» **Required action**:
From the line that contains "C2: 100nF (0V, VA) -> 100nF (U1/PB1, VA)" through the line that contains "R3: 33k (U1/PB0, VA) -> 3.3k (U1/PB0, VA)", output every line of the listing below exactly and leave out all the rest.

» **Exercise data**:
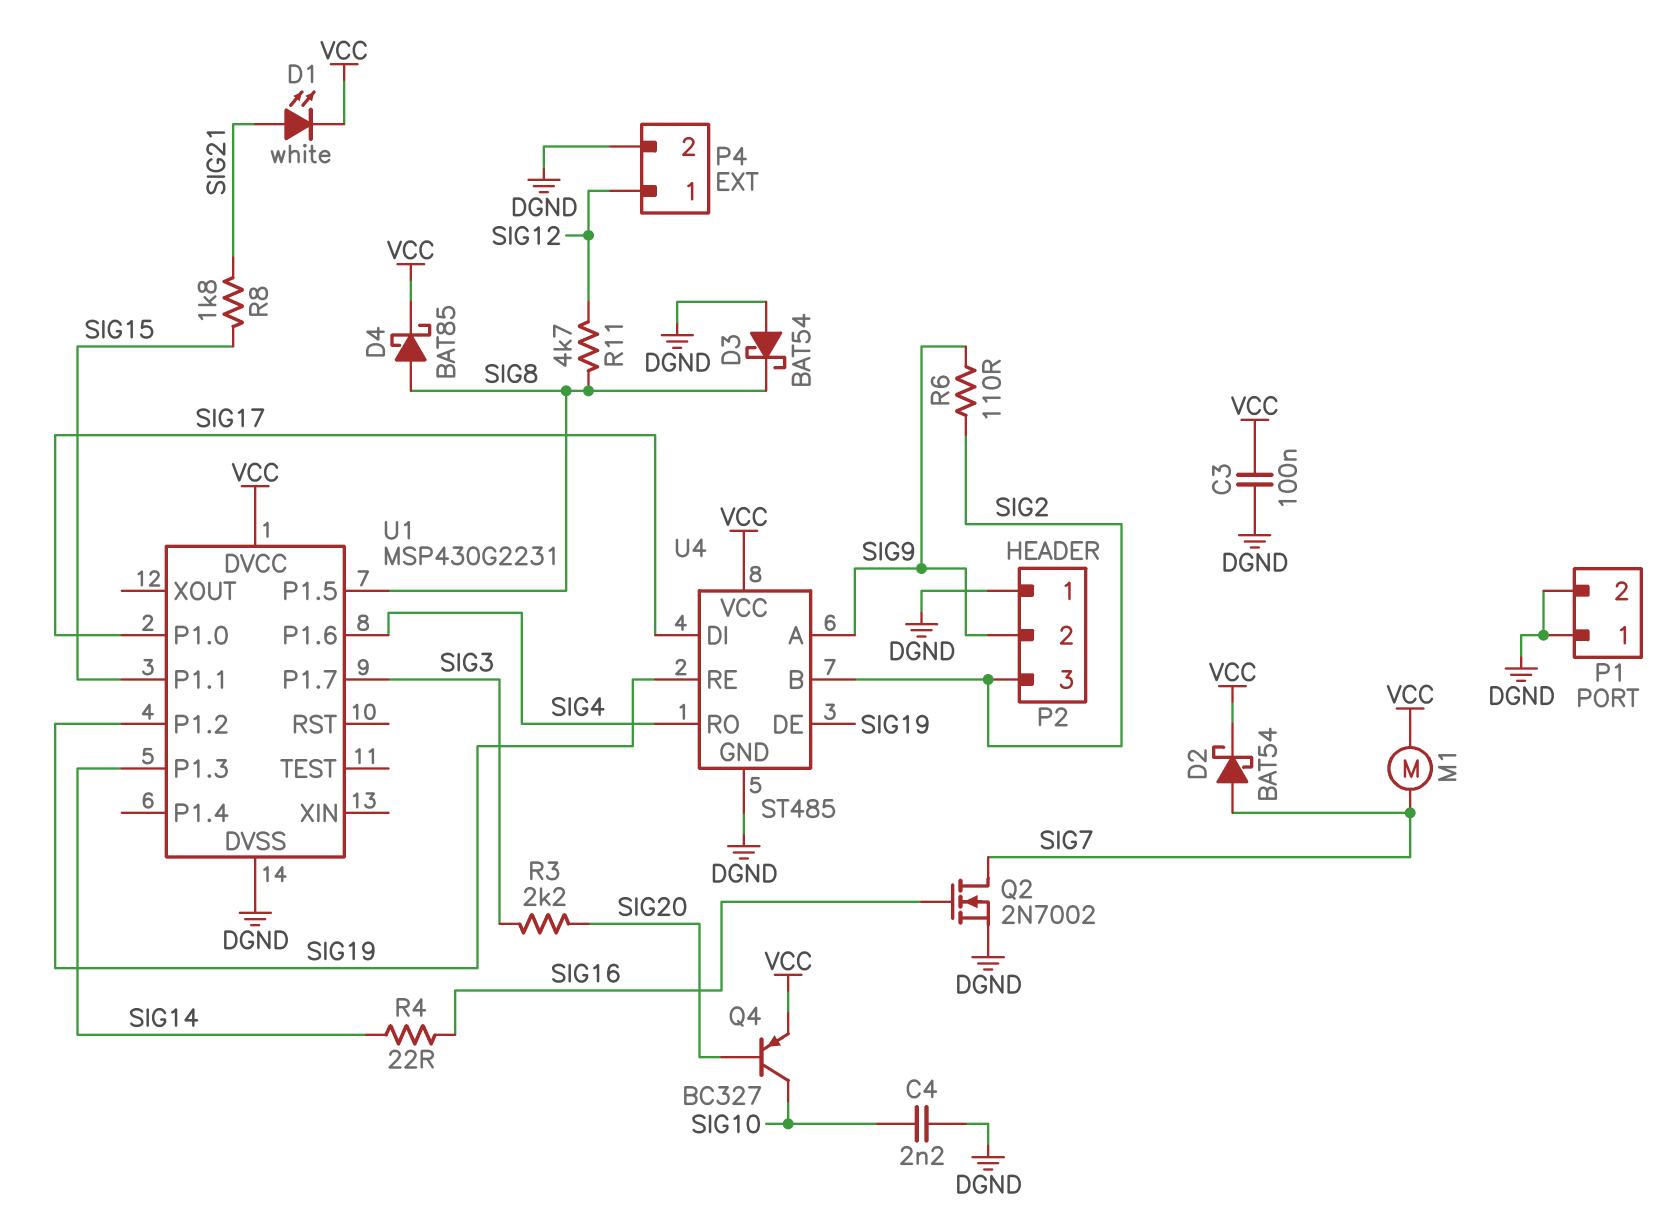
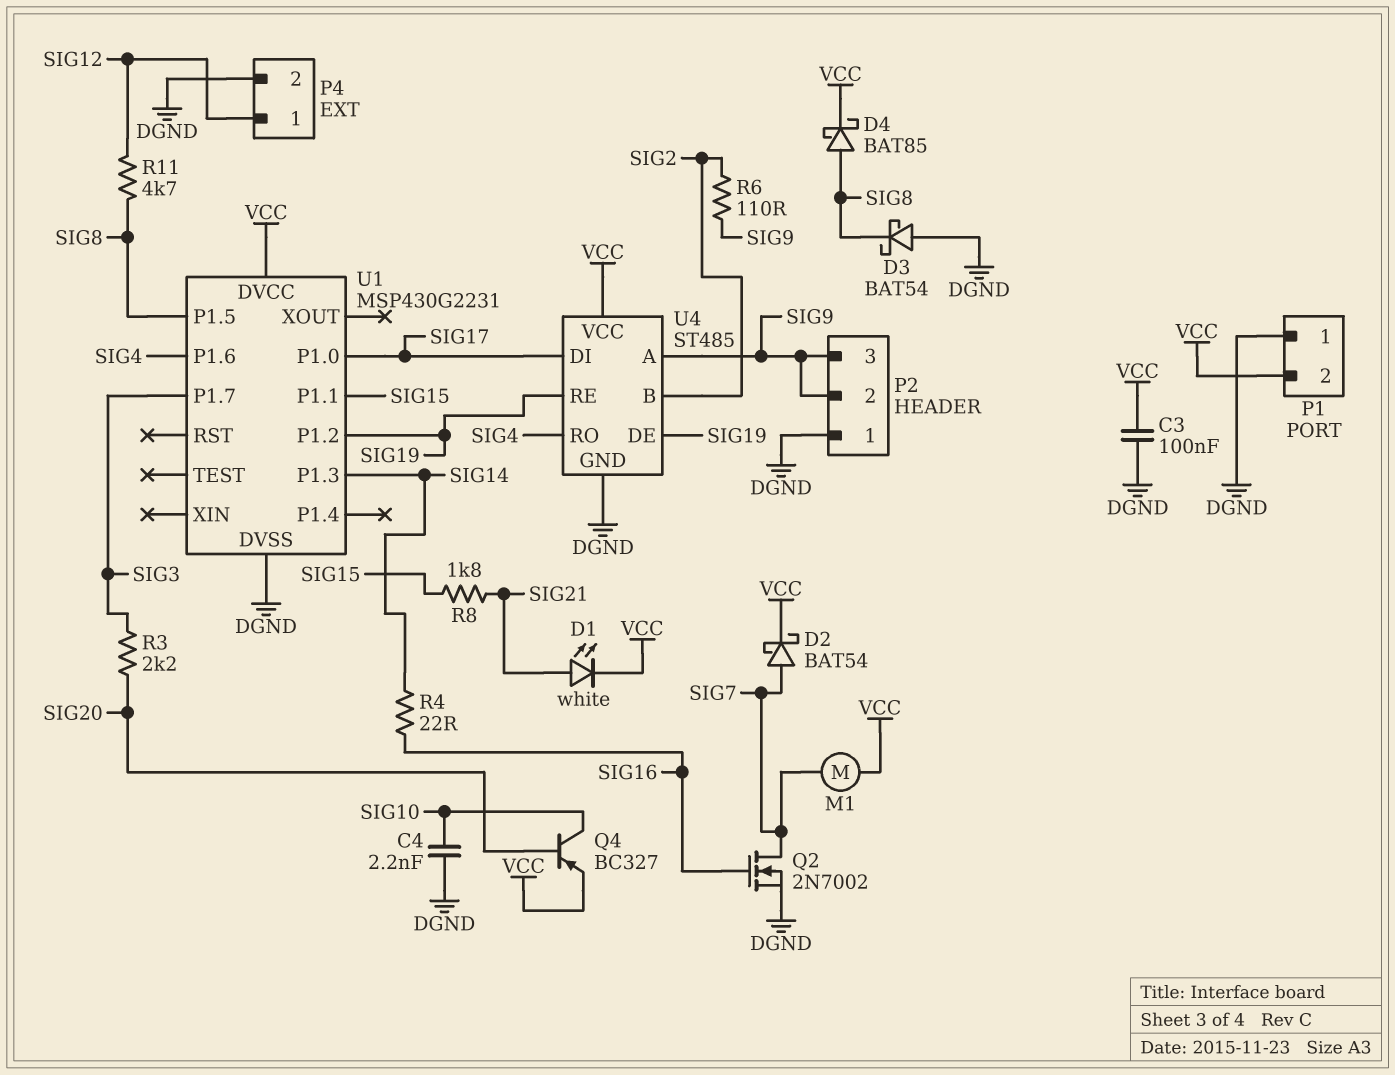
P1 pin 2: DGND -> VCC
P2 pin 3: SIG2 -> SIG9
---
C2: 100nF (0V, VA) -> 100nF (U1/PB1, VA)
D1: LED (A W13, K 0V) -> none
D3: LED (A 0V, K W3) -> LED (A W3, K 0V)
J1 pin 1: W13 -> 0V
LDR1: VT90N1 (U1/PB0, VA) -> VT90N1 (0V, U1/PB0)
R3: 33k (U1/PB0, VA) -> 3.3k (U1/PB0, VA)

» **Output below**:
C2: 100nF (0V, VA) -> 100nF (U1/PB1, VA)
D1: LED (A W13, K 0V) -> none
D3: LED (A 0V, K W3) -> LED (A W3, K 0V)
J1 pin 1: W13 -> 0V
LDR1: VT90N1 (U1/PB0, VA) -> VT90N1 (0V, U1/PB0)
R3: 33k (U1/PB0, VA) -> 3.3k (U1/PB0, VA)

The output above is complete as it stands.